GIVEN RECORDS:
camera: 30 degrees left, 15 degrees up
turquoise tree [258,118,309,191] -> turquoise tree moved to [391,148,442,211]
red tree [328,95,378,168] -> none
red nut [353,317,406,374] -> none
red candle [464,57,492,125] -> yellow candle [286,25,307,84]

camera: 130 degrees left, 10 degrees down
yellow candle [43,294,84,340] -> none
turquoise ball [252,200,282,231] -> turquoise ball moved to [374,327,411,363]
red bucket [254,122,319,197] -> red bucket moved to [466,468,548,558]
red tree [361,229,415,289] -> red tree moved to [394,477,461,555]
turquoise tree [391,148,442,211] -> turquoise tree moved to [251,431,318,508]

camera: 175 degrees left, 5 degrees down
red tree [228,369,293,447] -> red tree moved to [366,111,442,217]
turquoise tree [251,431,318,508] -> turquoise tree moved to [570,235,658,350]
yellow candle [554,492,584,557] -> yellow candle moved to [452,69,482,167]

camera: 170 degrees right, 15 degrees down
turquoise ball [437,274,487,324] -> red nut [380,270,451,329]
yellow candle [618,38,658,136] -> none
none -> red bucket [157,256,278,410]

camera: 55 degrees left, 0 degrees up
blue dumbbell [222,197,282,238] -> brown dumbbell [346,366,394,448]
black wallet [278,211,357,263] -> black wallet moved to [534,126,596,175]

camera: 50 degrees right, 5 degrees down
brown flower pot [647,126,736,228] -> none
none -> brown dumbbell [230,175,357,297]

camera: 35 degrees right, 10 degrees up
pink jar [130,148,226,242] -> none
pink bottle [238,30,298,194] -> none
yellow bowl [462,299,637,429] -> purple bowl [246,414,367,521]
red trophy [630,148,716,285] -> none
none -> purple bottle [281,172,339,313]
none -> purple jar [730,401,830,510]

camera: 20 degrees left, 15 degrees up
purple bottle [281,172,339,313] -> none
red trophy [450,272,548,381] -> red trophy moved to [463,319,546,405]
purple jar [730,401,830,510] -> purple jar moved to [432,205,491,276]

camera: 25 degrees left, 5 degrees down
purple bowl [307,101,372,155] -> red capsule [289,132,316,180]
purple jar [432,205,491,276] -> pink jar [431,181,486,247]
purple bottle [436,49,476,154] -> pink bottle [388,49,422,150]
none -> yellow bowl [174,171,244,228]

PROBLEM STATEMENT:
Print all of the data exactly as it was given.

COMPLETED TASK:
camera: 30 degrees left, 15 degrees up
turquoise tree [258,118,309,191] -> turquoise tree moved to [391,148,442,211]
red tree [328,95,378,168] -> none
red nut [353,317,406,374] -> none
red candle [464,57,492,125] -> yellow candle [286,25,307,84]

camera: 130 degrees left, 10 degrees down
yellow candle [43,294,84,340] -> none
turquoise ball [252,200,282,231] -> turquoise ball moved to [374,327,411,363]
red bucket [254,122,319,197] -> red bucket moved to [466,468,548,558]
red tree [361,229,415,289] -> red tree moved to [394,477,461,555]
turquoise tree [391,148,442,211] -> turquoise tree moved to [251,431,318,508]

camera: 175 degrees left, 5 degrees down
red tree [228,369,293,447] -> red tree moved to [366,111,442,217]
turquoise tree [251,431,318,508] -> turquoise tree moved to [570,235,658,350]
yellow candle [554,492,584,557] -> yellow candle moved to [452,69,482,167]

camera: 170 degrees right, 15 degrees down
turquoise ball [437,274,487,324] -> red nut [380,270,451,329]
yellow candle [618,38,658,136] -> none
none -> red bucket [157,256,278,410]

camera: 55 degrees left, 0 degrees up
blue dumbbell [222,197,282,238] -> brown dumbbell [346,366,394,448]
black wallet [278,211,357,263] -> black wallet moved to [534,126,596,175]

camera: 50 degrees right, 5 degrees down
brown flower pot [647,126,736,228] -> none
none -> brown dumbbell [230,175,357,297]

camera: 35 degrees right, 10 degrees up
pink jar [130,148,226,242] -> none
pink bottle [238,30,298,194] -> none
yellow bowl [462,299,637,429] -> purple bowl [246,414,367,521]
red trophy [630,148,716,285] -> none
none -> purple bottle [281,172,339,313]
none -> purple jar [730,401,830,510]

camera: 20 degrees left, 15 degrees up
purple bottle [281,172,339,313] -> none
red trophy [450,272,548,381] -> red trophy moved to [463,319,546,405]
purple jar [730,401,830,510] -> purple jar moved to [432,205,491,276]

camera: 25 degrees left, 5 degrees down
purple bowl [307,101,372,155] -> red capsule [289,132,316,180]
purple jar [432,205,491,276] -> pink jar [431,181,486,247]
purple bottle [436,49,476,154] -> pink bottle [388,49,422,150]
none -> yellow bowl [174,171,244,228]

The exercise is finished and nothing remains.